- WORK TO COMPLETE
Leave out the pictures and repeat exactly the lines from the one containing "replaced | cup" through the end of the records.

- MATERIAL PROVIDED
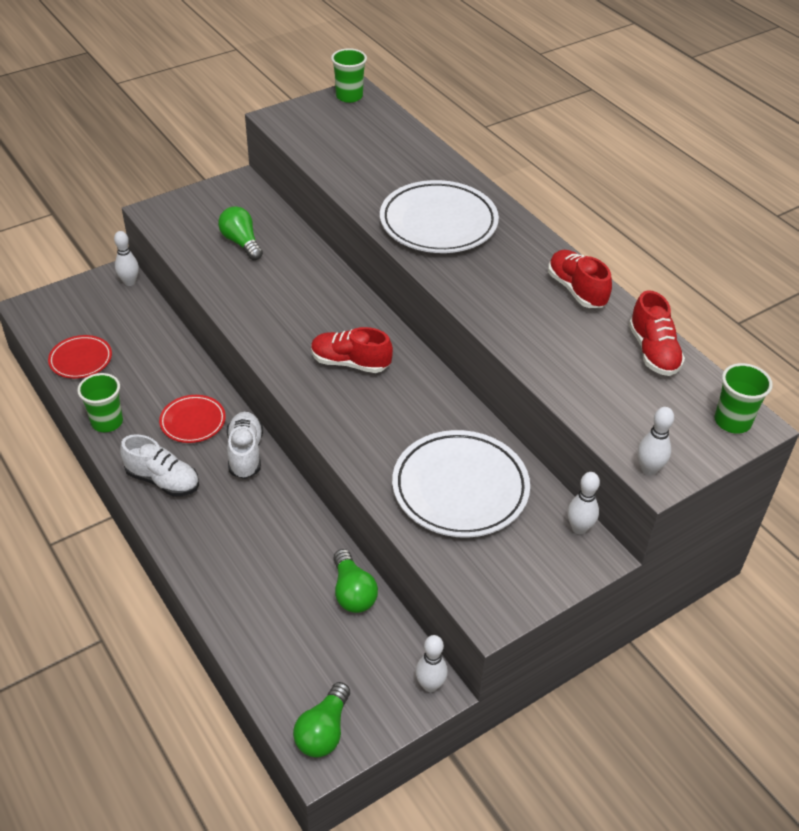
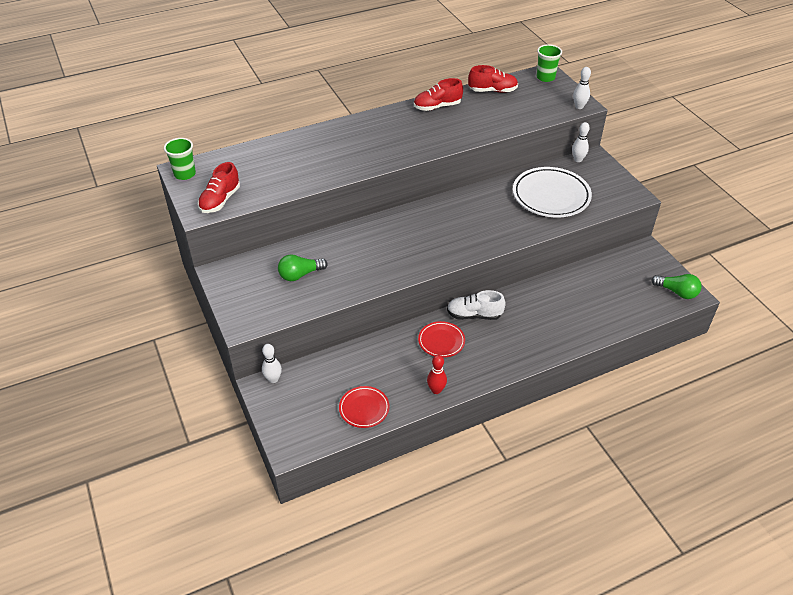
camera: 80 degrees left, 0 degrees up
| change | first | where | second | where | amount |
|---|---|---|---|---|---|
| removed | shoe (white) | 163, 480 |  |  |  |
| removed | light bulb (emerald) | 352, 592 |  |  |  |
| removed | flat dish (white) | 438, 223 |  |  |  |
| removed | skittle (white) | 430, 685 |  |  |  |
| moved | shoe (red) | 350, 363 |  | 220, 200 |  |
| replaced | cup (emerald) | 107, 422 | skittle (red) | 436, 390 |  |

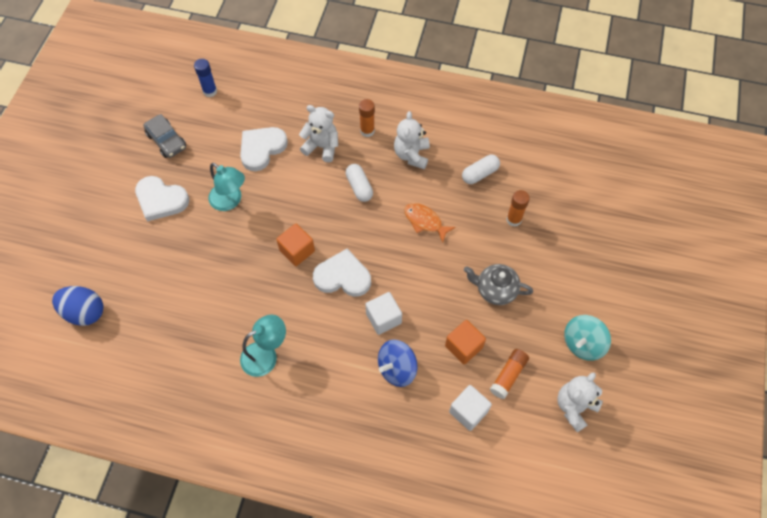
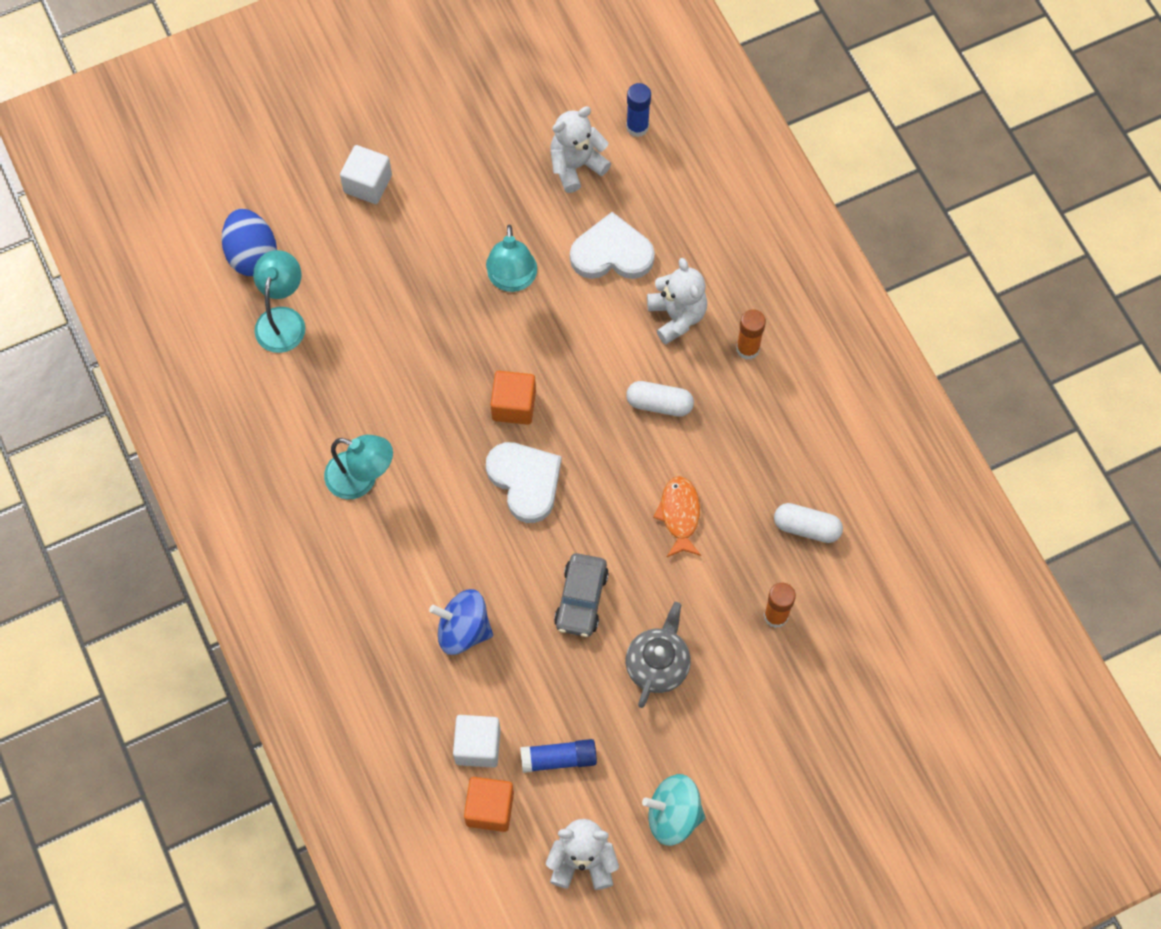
camera: 50 degrees right, 5 degrees up
| change | first | where | second | where | amount |
|---|---|---|---|---|---|
| removed | heart shape (white) | 161, 200 |  |  |  |
| added |  |  | reading lamp (turquoise) | 283, 319 |  |
| moved | toy car (ash-grey) | 166, 141 |  | 581, 599 |  |
| moved | block (white) | 383, 318 |  | 368, 184 |  |
| moved | teddy bear (white) | 411, 155 |  | 576, 165 |  |
| moved | block (bright orange) | 463, 347 |  | 490, 808 |  |
| recoloured | glue stick (bright orange) | 508, 375 | glue stick (royal blue) | 559, 759 |  |
| turned | pill shape (white) | 359, 187 |  | 659, 404 | 75 degrees clockwise |
| turned | teapot (ash-grey) | 495, 290 |  | 657, 664 | 45 degrees clockwise |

- SOLVED PROBLEM
| replaced | cup (emerald) | 107, 422 | skittle (red) | 436, 390 |  |

camera: 50 degrees right, 5 degrees up
| change | first | where | second | where | amount |
|---|---|---|---|---|---|
| removed | heart shape (white) | 161, 200 |  |  |  |
| added |  |  | reading lamp (turquoise) | 283, 319 |  |
| moved | toy car (ash-grey) | 166, 141 |  | 581, 599 |  |
| moved | block (white) | 383, 318 |  | 368, 184 |  |
| moved | teddy bear (white) | 411, 155 |  | 576, 165 |  |
| moved | block (bright orange) | 463, 347 |  | 490, 808 |  |
| recoloured | glue stick (bright orange) | 508, 375 | glue stick (royal blue) | 559, 759 |  |
| turned | pill shape (white) | 359, 187 |  | 659, 404 | 75 degrees clockwise |
| turned | teapot (ash-grey) | 495, 290 |  | 657, 664 | 45 degrees clockwise |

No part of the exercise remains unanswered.